**EXERCISE DESCRIPTION**
The text of every record, exactly as given and with no pictures, should be your output.

····················

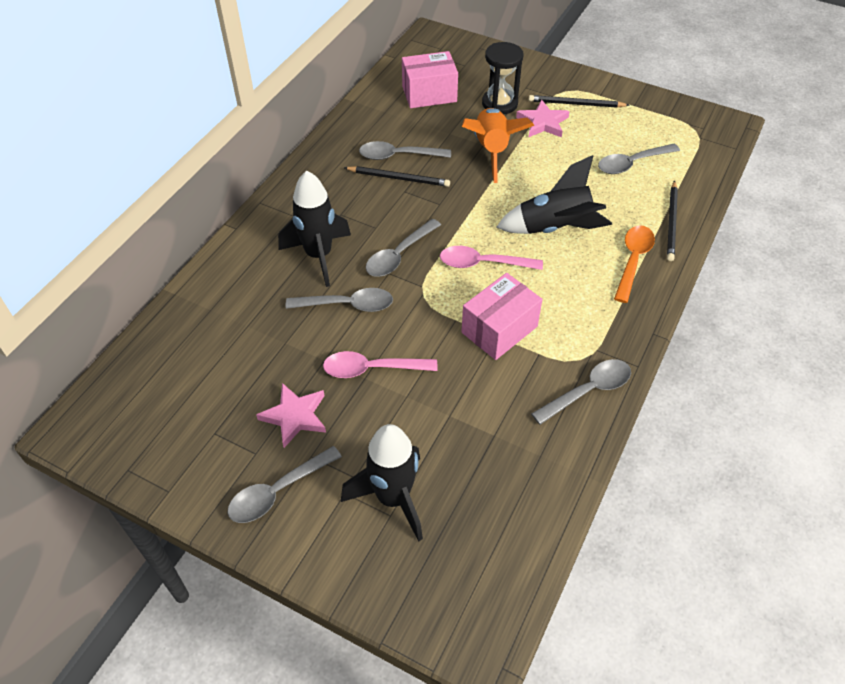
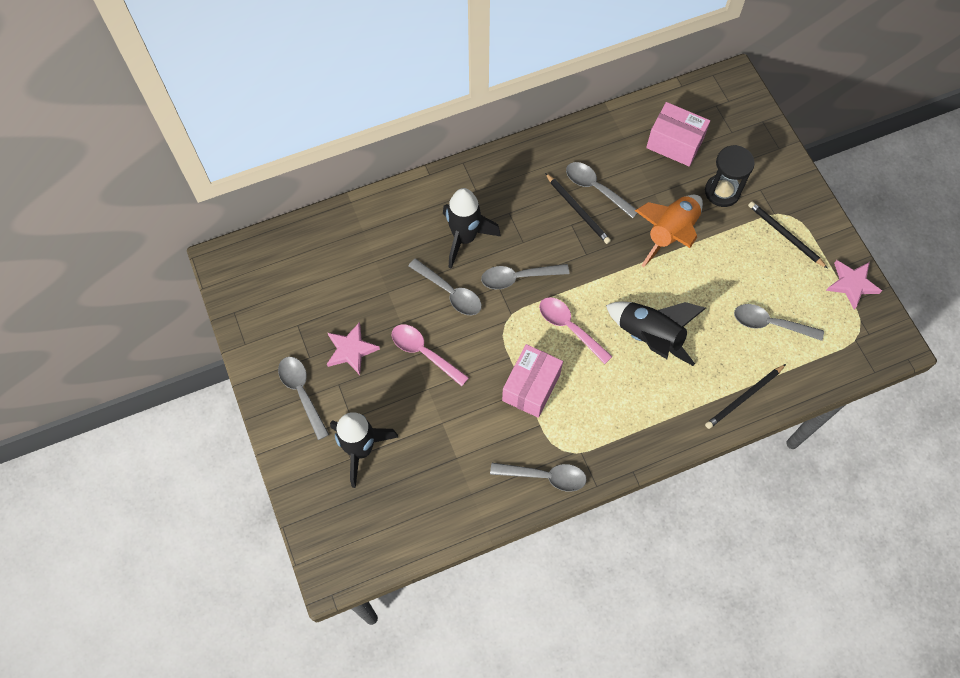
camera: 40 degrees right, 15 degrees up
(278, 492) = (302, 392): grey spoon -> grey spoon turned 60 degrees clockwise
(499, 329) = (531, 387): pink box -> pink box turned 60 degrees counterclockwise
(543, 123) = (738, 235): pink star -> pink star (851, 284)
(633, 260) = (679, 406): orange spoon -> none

····················

**RESPONSE**
camera: 40 degrees right, 15 degrees up
(278, 492) = (302, 392): grey spoon -> grey spoon turned 60 degrees clockwise
(499, 329) = (531, 387): pink box -> pink box turned 60 degrees counterclockwise
(543, 123) = (738, 235): pink star -> pink star (851, 284)
(633, 260) = (679, 406): orange spoon -> none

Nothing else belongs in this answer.